• Your goal:
Show every line of the entries below that contains the string "kern". Matching is case-sensitive.

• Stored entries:
———

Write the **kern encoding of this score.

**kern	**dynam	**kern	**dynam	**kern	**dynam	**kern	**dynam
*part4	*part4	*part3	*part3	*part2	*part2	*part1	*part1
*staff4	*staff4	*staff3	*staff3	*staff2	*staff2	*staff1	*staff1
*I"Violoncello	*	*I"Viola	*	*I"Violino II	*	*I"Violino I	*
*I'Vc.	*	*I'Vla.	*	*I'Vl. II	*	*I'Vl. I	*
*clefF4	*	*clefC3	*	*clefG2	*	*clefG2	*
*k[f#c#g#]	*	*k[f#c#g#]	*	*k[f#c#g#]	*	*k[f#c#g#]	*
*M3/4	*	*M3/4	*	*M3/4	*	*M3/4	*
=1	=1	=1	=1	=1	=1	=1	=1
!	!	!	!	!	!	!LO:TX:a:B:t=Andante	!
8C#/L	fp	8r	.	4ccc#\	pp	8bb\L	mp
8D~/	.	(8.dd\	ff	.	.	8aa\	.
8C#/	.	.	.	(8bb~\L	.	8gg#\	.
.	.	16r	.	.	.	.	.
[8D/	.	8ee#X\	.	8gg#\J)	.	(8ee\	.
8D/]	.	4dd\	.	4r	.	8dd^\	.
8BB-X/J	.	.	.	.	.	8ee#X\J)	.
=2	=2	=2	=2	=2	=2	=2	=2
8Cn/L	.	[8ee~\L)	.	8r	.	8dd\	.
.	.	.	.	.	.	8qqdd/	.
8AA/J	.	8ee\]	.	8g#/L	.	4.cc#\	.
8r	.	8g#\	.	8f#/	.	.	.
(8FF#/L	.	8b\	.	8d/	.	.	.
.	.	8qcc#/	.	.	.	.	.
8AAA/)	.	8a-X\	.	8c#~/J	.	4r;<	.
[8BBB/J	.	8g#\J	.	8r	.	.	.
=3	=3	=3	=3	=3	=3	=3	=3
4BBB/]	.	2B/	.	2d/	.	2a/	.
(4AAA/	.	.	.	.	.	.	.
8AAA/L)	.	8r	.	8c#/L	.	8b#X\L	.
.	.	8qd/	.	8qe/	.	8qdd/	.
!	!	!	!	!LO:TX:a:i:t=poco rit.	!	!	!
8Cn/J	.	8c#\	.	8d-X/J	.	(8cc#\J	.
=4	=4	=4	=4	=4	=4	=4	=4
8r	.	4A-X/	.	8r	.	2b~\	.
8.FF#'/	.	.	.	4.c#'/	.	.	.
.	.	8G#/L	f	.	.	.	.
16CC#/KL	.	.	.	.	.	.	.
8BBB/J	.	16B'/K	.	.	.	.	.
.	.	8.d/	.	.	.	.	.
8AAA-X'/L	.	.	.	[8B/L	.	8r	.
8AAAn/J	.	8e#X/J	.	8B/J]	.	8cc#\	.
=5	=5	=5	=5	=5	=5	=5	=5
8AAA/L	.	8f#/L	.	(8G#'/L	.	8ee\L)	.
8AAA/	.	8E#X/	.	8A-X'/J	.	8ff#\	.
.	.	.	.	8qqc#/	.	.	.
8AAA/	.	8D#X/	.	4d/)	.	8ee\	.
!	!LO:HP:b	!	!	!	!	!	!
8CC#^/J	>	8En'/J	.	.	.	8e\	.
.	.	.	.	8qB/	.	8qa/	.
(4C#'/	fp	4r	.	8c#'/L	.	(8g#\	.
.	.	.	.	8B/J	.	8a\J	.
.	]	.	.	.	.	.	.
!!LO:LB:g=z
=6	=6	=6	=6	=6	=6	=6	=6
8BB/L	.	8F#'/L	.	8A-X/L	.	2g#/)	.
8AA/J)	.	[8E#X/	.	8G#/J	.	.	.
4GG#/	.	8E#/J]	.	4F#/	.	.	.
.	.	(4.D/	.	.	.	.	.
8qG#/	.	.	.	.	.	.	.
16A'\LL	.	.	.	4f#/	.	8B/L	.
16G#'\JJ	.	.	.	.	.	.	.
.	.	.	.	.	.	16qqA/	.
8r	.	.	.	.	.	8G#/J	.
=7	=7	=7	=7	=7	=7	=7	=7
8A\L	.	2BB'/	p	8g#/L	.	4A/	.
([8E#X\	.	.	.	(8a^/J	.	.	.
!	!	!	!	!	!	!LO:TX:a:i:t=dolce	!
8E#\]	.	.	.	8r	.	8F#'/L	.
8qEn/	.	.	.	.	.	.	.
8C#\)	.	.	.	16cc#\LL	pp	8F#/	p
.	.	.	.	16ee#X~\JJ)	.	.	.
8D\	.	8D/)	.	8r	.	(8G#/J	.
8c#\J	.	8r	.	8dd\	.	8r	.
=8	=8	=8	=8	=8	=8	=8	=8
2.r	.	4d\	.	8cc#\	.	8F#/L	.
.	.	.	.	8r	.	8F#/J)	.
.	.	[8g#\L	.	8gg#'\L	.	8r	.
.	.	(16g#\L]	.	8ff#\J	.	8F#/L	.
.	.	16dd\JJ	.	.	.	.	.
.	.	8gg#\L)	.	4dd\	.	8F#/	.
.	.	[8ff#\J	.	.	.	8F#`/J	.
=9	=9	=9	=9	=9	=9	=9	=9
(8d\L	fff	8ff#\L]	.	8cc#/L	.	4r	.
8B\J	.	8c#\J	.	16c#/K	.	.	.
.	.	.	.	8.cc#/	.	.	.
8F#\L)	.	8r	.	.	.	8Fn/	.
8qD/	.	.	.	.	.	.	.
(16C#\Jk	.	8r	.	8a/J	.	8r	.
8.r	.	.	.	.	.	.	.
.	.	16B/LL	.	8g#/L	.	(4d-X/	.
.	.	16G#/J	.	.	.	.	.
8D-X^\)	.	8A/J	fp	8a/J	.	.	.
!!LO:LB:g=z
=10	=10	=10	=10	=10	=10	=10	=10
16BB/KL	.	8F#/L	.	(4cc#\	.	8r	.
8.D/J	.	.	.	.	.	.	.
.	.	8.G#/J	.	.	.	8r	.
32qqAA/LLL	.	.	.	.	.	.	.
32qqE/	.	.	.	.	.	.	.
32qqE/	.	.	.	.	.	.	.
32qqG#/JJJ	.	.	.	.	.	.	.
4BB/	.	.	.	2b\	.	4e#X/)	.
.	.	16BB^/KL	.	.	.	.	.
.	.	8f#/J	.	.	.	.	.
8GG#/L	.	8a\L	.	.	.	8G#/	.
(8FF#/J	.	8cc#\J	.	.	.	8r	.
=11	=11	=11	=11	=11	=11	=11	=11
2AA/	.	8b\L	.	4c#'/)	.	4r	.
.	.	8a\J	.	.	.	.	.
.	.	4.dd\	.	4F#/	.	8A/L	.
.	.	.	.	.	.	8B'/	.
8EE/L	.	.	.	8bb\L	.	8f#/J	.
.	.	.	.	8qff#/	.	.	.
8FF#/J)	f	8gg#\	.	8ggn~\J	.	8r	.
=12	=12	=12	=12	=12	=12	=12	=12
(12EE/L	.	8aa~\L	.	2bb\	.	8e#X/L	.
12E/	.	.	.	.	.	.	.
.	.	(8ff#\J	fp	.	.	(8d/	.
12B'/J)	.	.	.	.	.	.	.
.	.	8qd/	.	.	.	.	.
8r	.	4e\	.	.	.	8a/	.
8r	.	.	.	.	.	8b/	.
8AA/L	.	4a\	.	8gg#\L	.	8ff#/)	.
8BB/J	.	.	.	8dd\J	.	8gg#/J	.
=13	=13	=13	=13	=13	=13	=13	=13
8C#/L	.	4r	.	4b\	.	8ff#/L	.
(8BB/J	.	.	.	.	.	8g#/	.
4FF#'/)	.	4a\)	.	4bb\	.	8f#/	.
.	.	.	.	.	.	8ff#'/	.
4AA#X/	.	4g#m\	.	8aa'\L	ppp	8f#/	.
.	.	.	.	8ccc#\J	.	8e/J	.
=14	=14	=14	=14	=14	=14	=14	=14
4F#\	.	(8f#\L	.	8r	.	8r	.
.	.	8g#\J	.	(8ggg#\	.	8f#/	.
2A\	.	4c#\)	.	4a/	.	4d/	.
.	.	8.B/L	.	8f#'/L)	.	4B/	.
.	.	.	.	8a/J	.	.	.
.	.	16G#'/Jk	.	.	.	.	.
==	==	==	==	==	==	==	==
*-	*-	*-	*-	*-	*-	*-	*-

———

• Full response:
Write the **kern encoding of this score.
**kern	**dynam	**kern	**dynam	**kern	**dynam	**kern	**dynam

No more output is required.